SUPPLIED MATERIAL ->
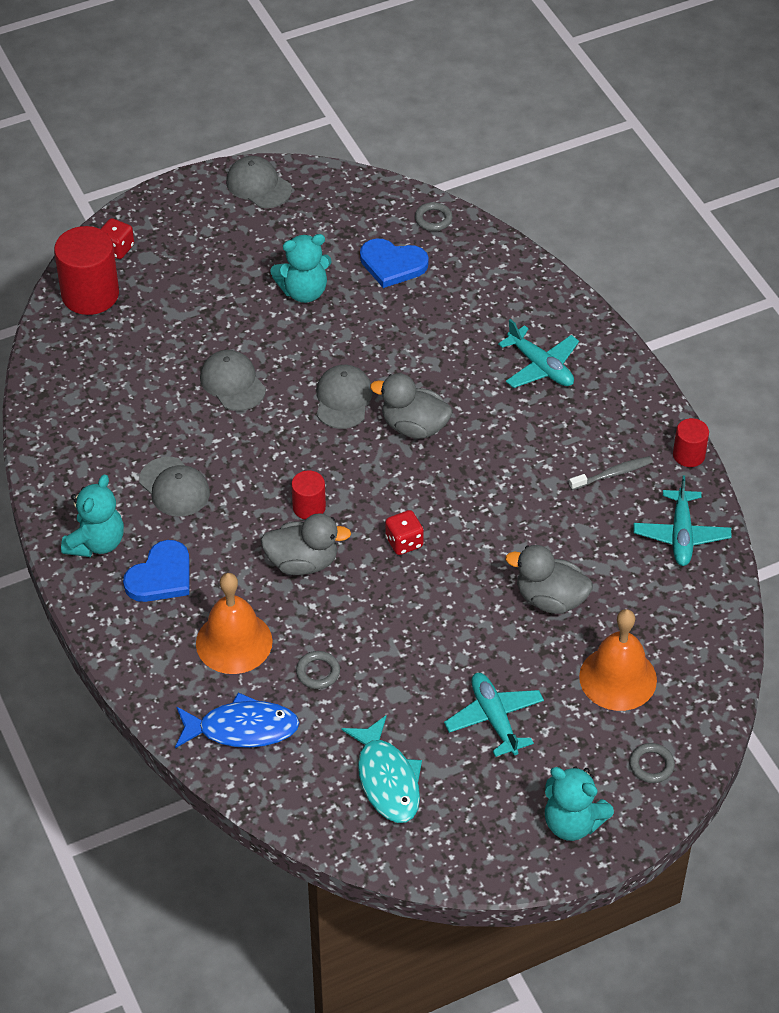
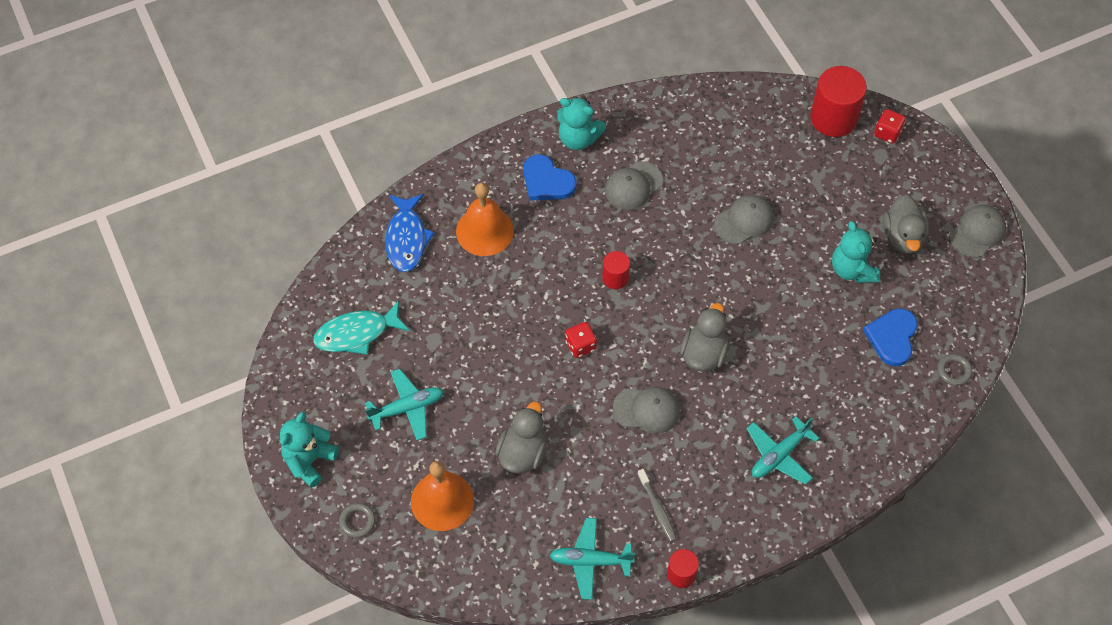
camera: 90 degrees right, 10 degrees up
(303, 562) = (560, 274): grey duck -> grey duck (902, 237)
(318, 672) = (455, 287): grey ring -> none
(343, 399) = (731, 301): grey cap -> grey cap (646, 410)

TO DO -> Your answer should be every line above that contains the word "grey".

WORKED SOLUTION ->
(303, 562) = (560, 274): grey duck -> grey duck (902, 237)
(318, 672) = (455, 287): grey ring -> none
(343, 399) = (731, 301): grey cap -> grey cap (646, 410)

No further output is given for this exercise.